• [ASSIGNED TASK]:
A word-for-word copy of the lines below, starting at the line with "V1: 9V (plus" and ending at the last one, is what you should give. Omit every picture.

• [Structured diff data]:
= Beginning of Section =

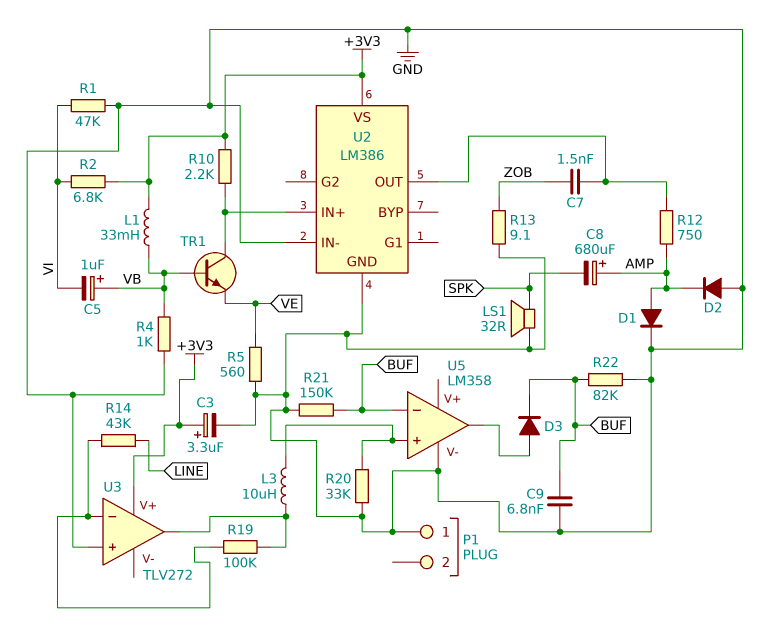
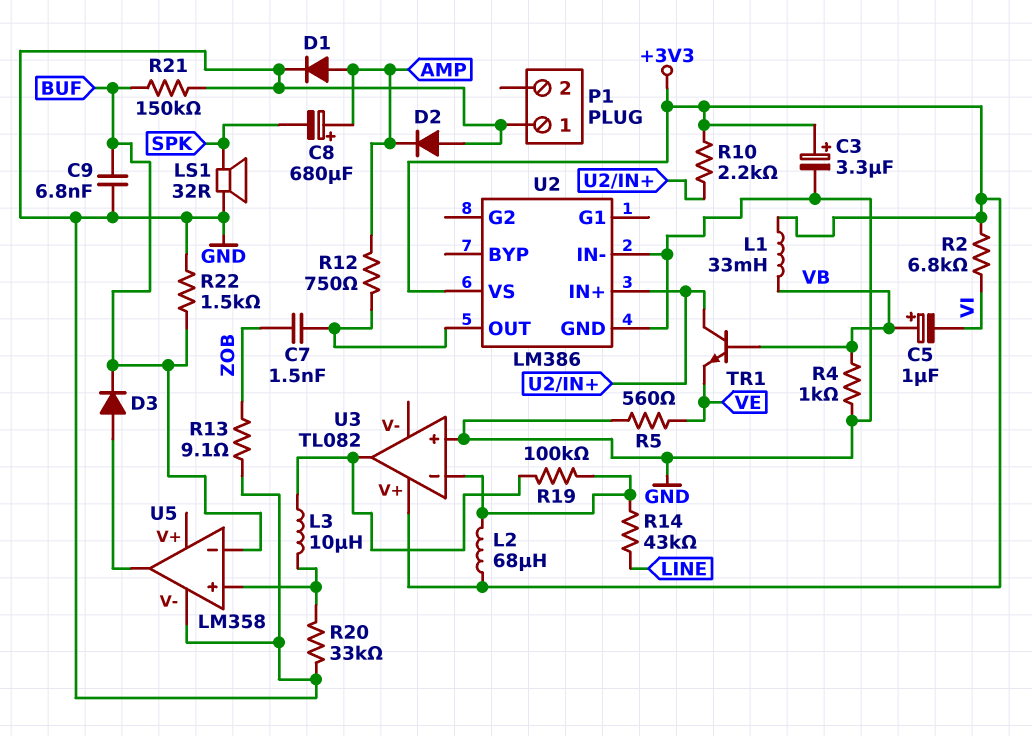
L2: none -> 68uH (+3V3, U3/in-)
R1: 47k (GND, VI) -> none
R22: 82k (BUF, GND) -> 1.5k (BUF, GND)
U3: TLV272 -> TL082

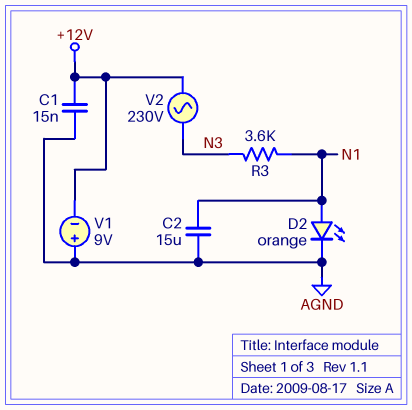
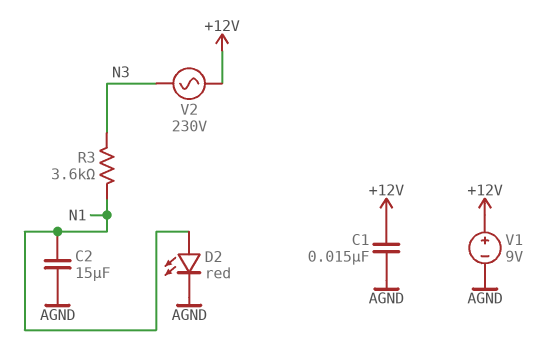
D2: LED orange (A N1, K AGND) -> LED red (A N1, K AGND)
V1: 9V (plus AGND, minus +12V) -> 9V (plus +12V, minus AGND)

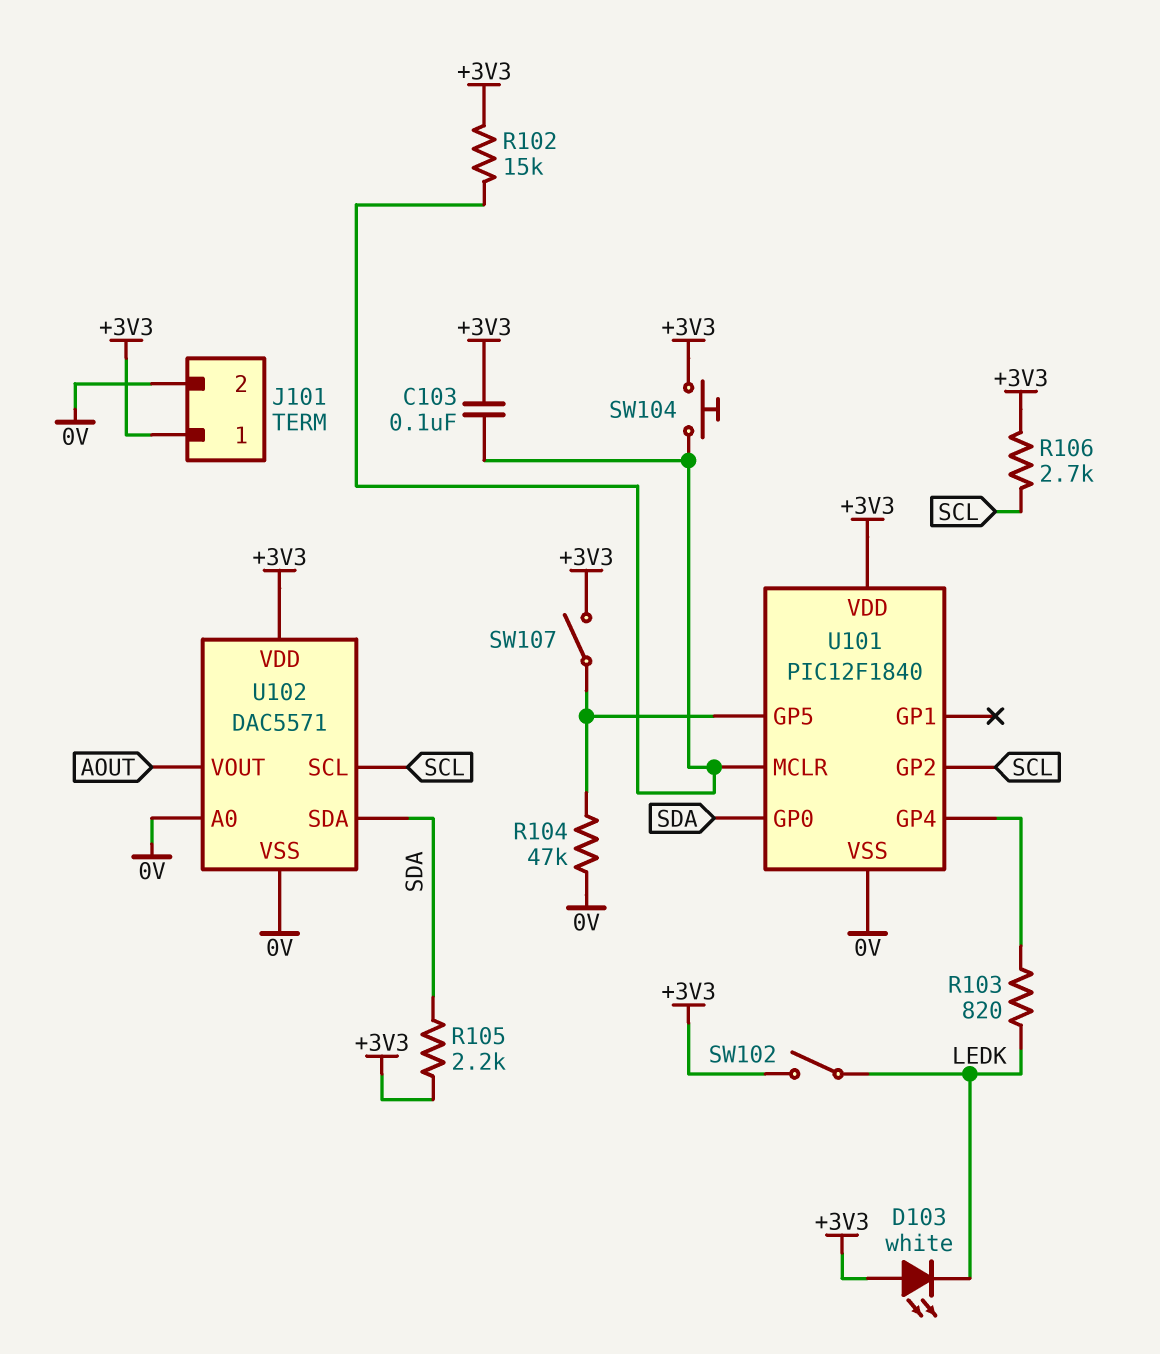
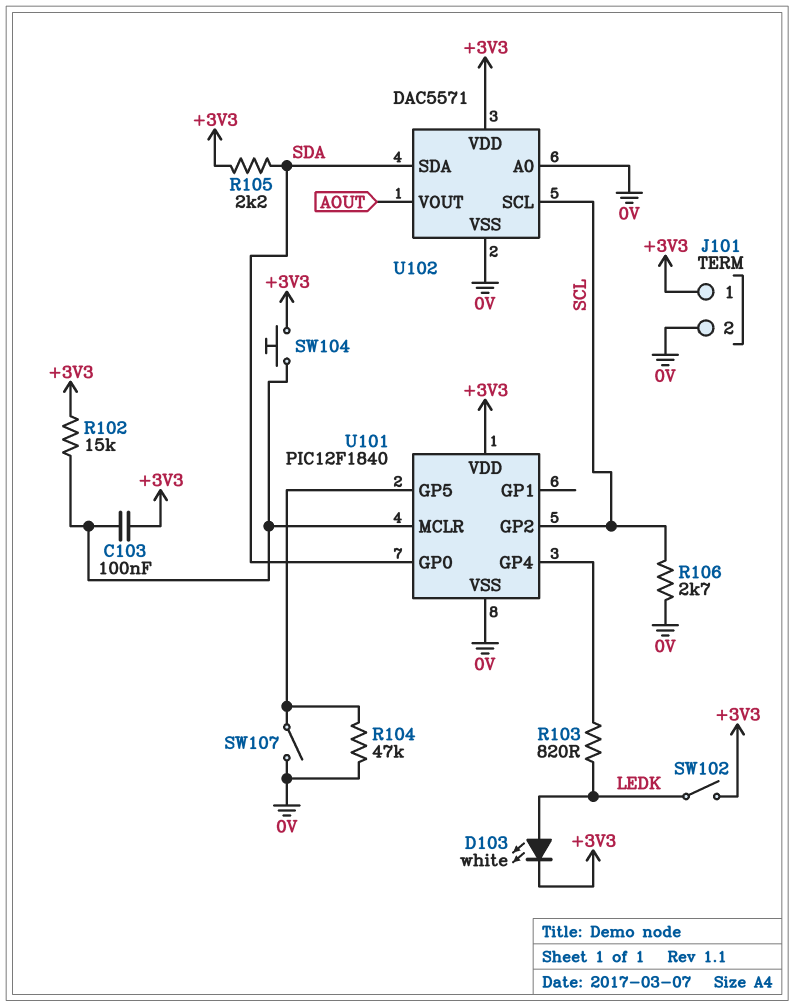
D103: LED white (A +3V3, K LEDK) -> LED white (A LEDK, K +3V3)
R106: 2.7k (+3V3, SCL) -> 2.7k (0V, SCL)
SW107: switch (+3V3, U101/GP5) -> switch (0V, U101/GP5)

= End of Section =

• [ANSWER BOX]:
V1: 9V (plus AGND, minus +12V) -> 9V (plus +12V, minus AGND)

D103: LED white (A +3V3, K LEDK) -> LED white (A LEDK, K +3V3)
R106: 2.7k (+3V3, SCL) -> 2.7k (0V, SCL)
SW107: switch (+3V3, U101/GP5) -> switch (0V, U101/GP5)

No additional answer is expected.